EXERCISE DESCRIPTION.
From the entries, copy each line that includes "PROG".

DATA LISTING.
- - - - -

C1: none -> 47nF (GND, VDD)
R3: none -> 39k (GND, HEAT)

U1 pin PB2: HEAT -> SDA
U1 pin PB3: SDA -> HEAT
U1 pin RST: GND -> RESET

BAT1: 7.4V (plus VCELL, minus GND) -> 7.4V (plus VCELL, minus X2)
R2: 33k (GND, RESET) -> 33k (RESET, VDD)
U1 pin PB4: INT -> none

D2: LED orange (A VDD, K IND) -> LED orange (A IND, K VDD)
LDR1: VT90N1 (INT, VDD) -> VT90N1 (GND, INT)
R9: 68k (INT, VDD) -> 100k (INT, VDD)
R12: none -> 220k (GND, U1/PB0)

- - - - -

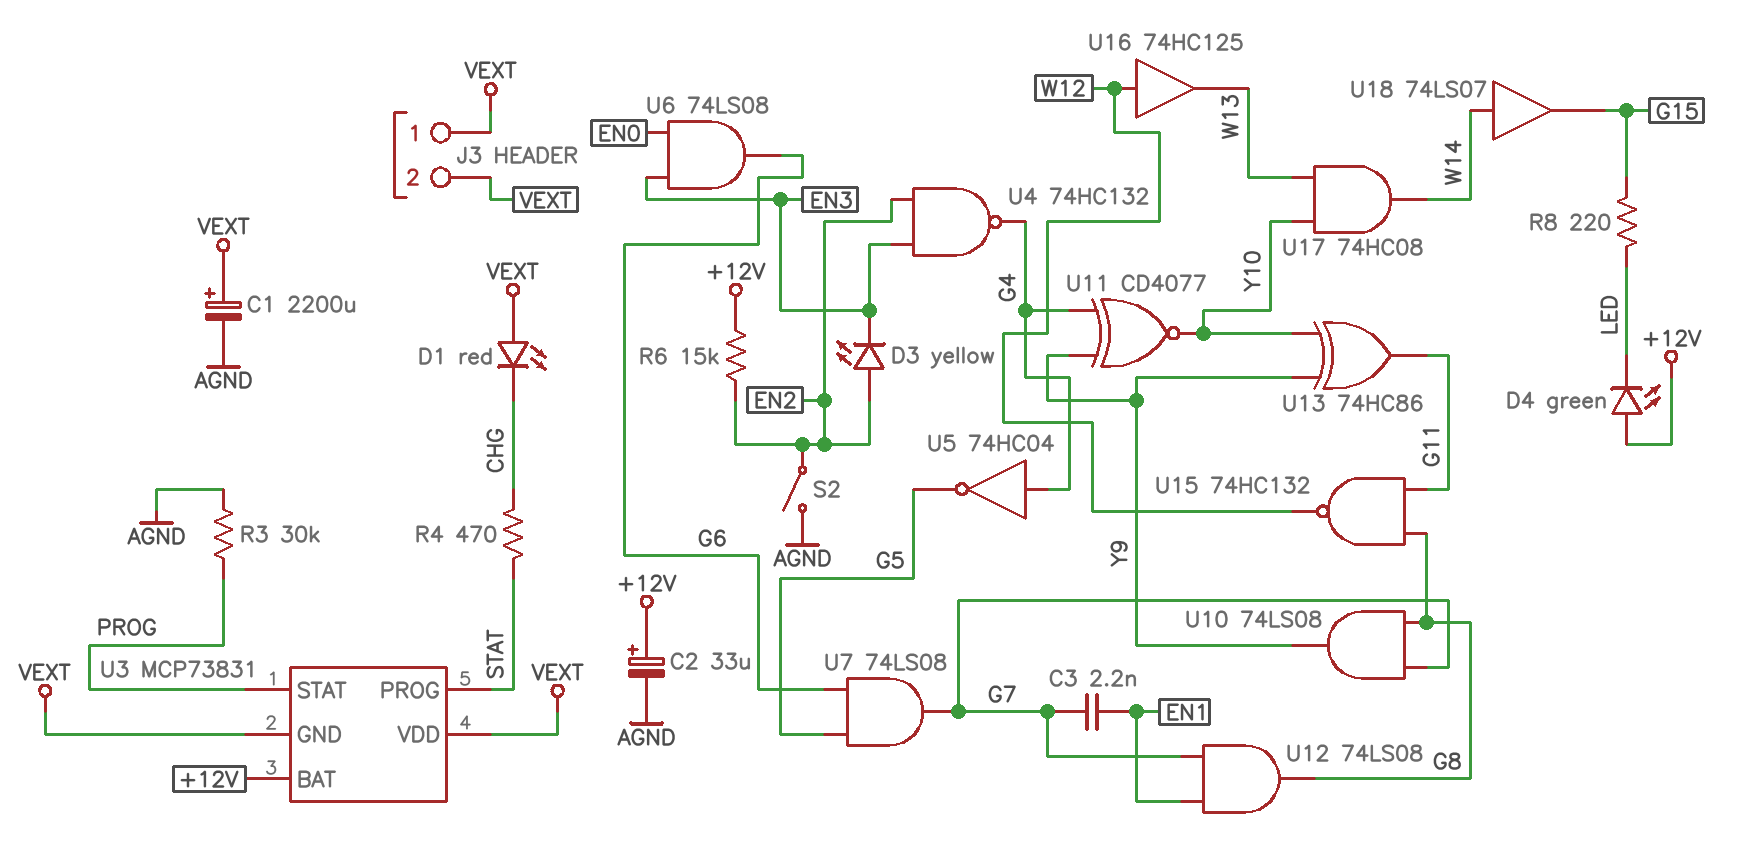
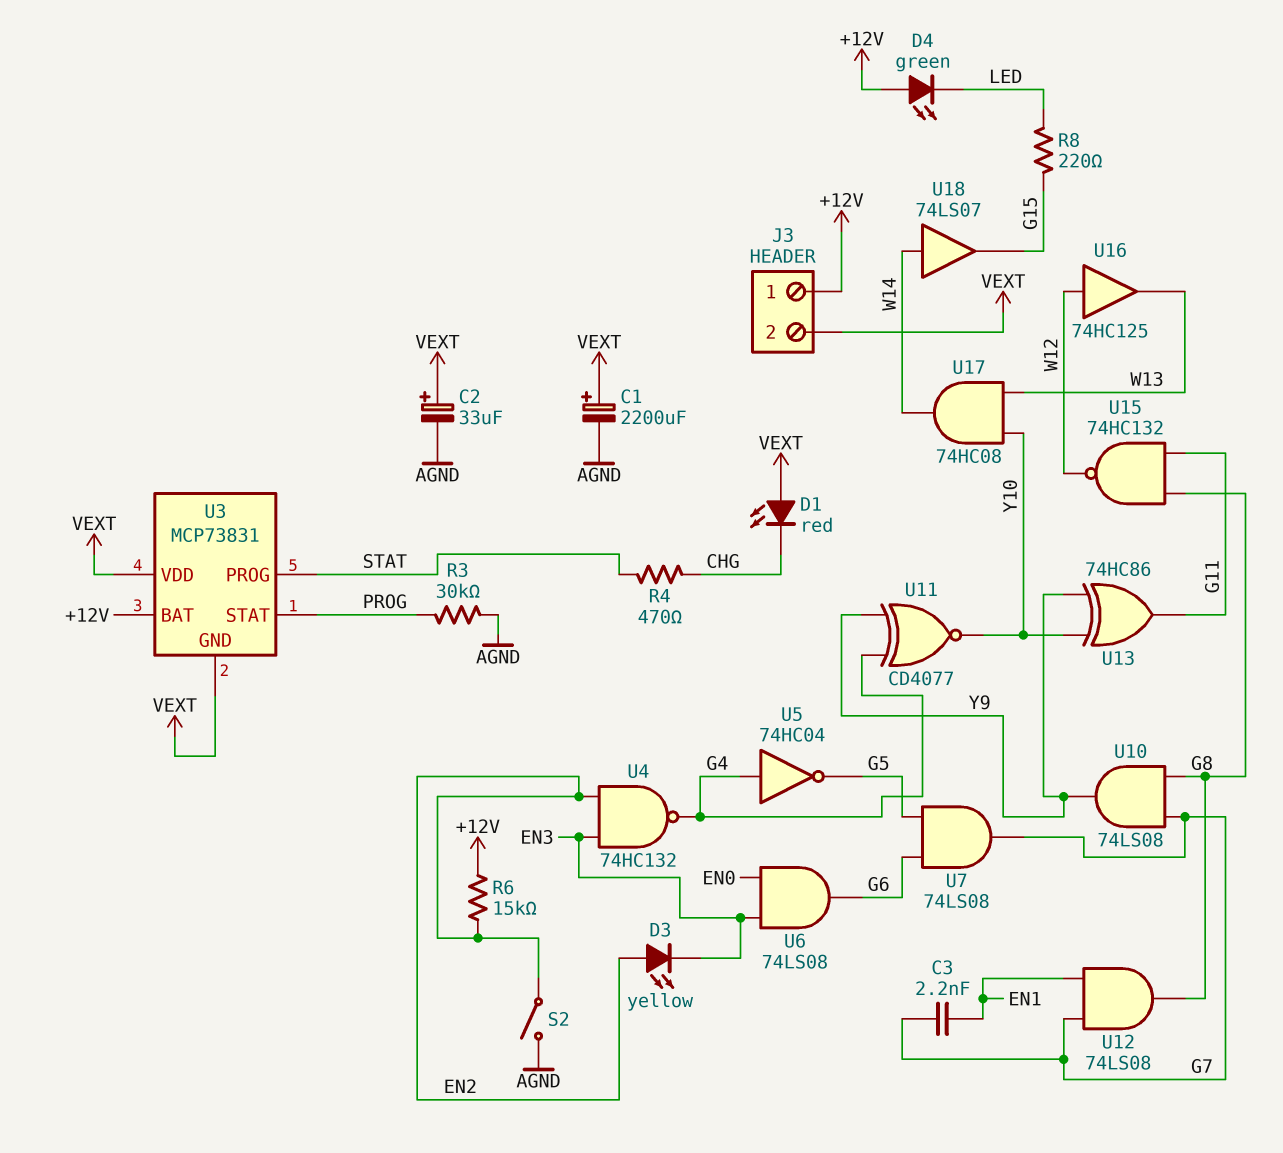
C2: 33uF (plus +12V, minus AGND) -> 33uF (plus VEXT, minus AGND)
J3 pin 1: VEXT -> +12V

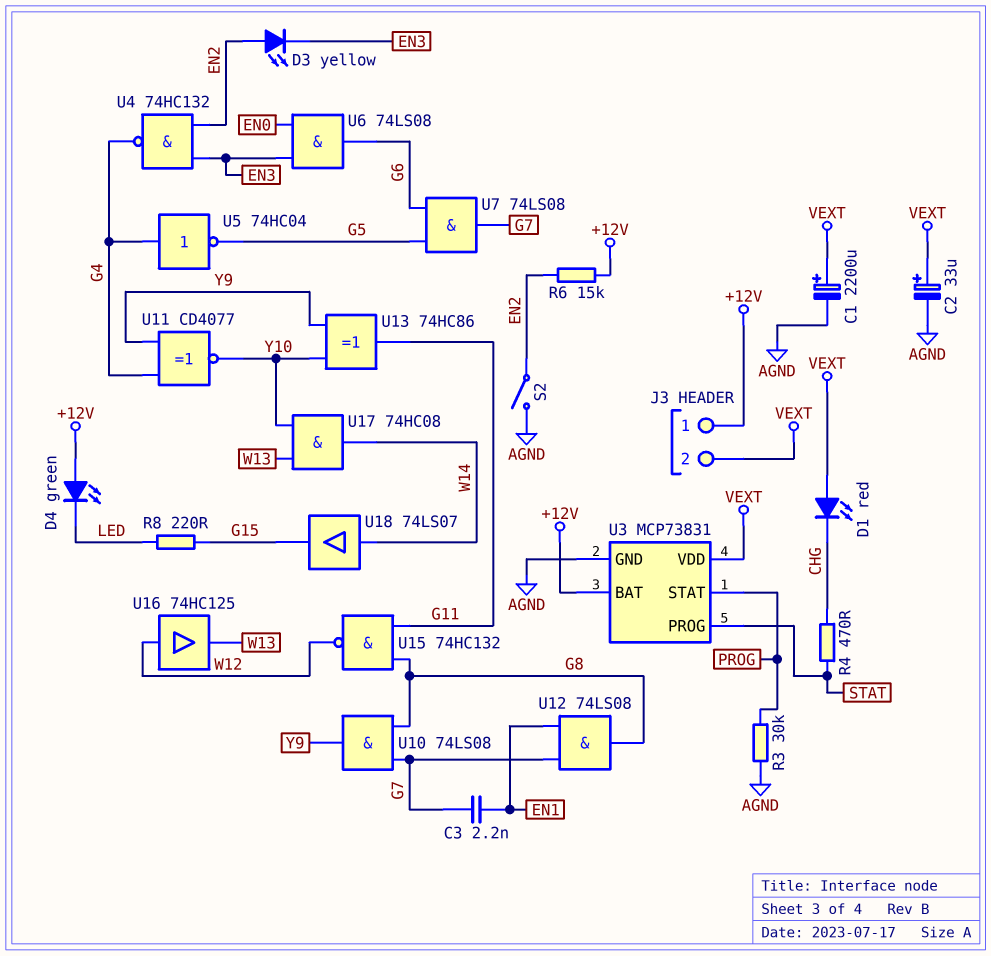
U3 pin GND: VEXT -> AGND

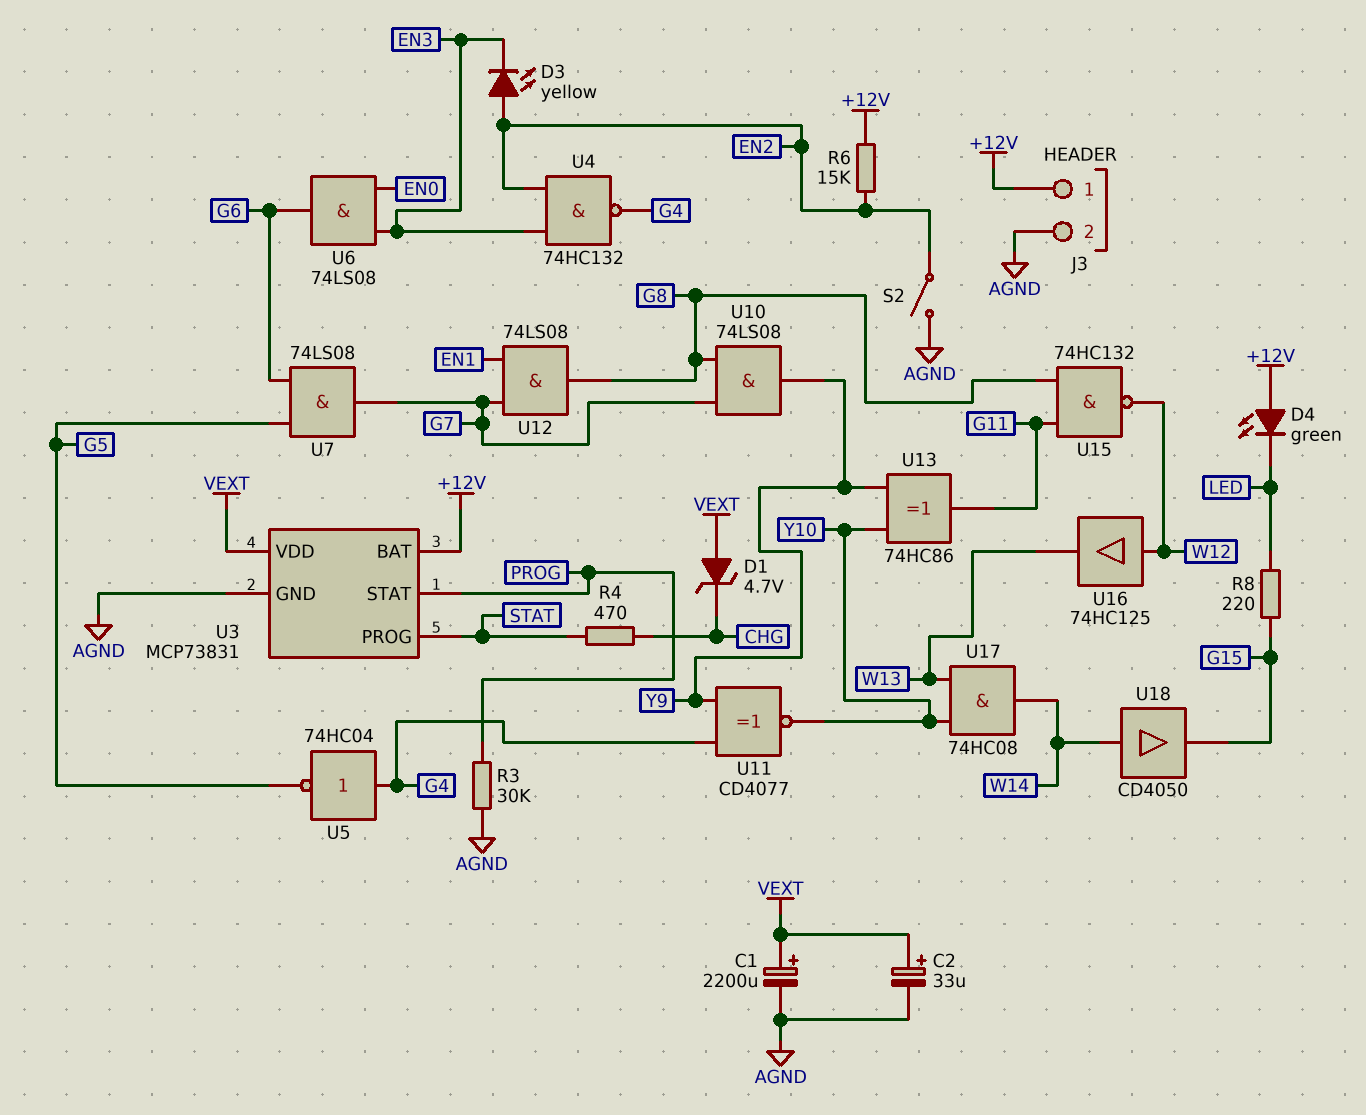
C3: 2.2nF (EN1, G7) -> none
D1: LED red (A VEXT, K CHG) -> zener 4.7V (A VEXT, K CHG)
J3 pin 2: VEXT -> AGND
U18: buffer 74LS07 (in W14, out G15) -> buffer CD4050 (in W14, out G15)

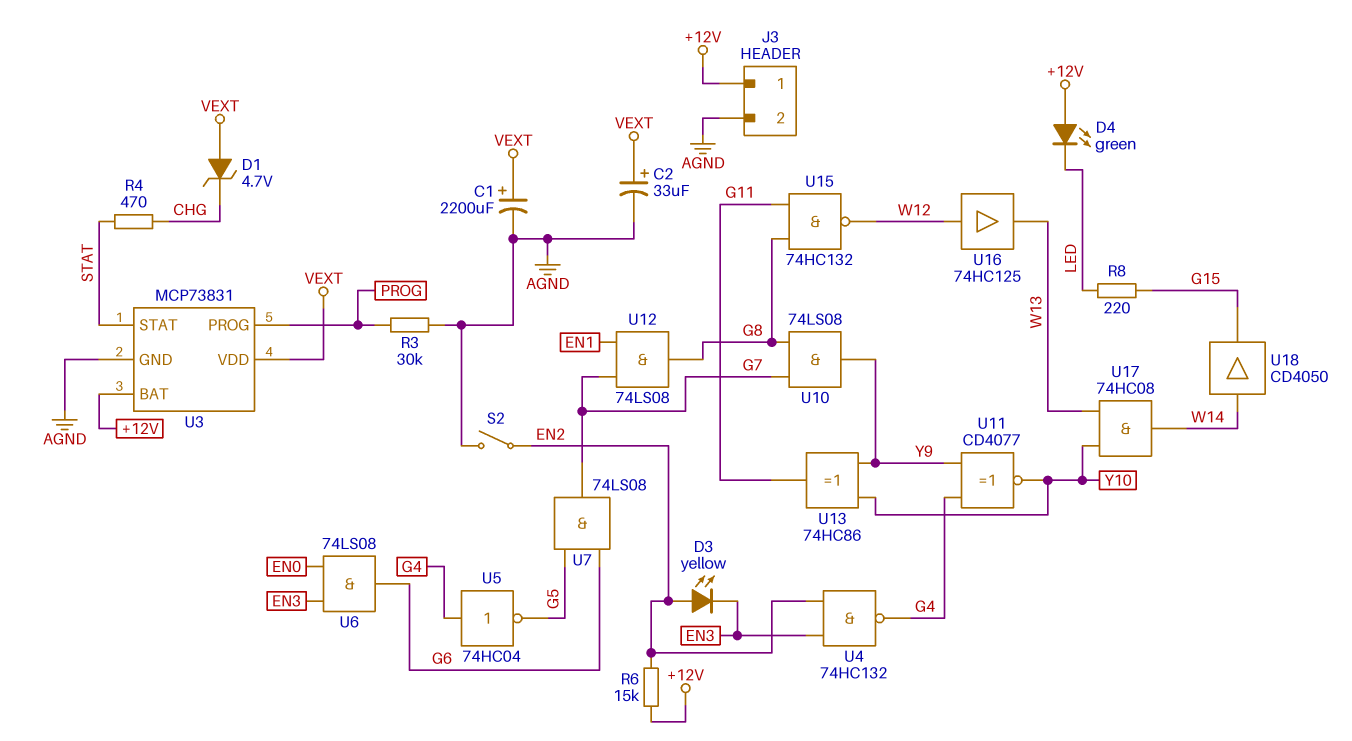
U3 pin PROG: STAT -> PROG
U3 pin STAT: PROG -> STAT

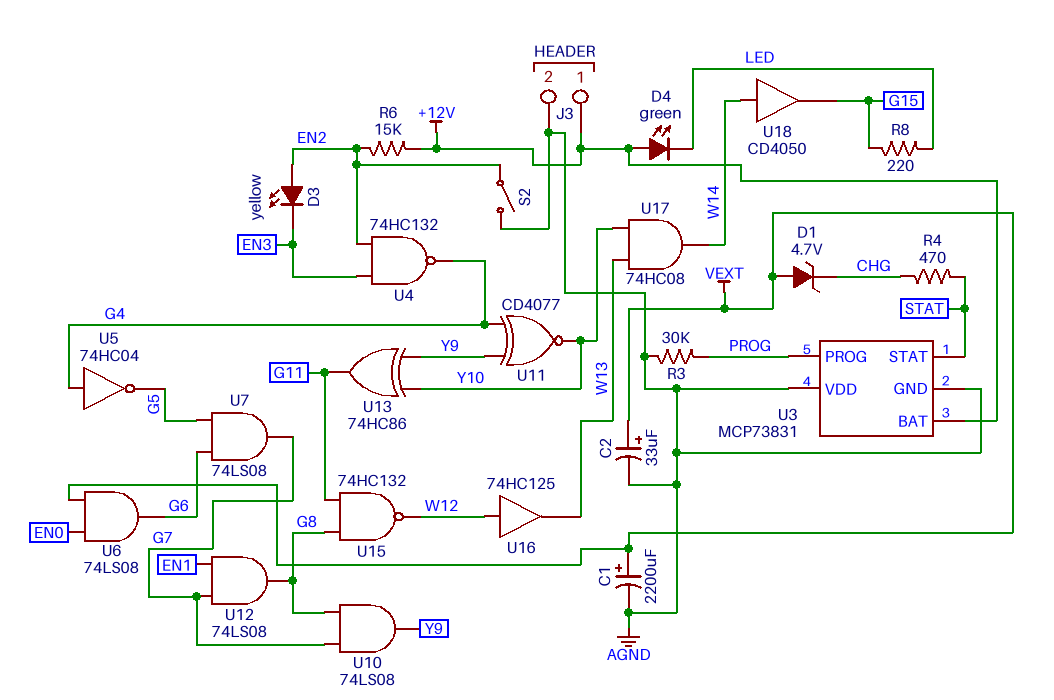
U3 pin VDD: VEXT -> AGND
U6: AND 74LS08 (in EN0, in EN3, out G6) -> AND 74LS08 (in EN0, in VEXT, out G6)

- - - - -

EXERCISE SOLUTION.
U3 pin PROG: STAT -> PROG
U3 pin STAT: PROG -> STAT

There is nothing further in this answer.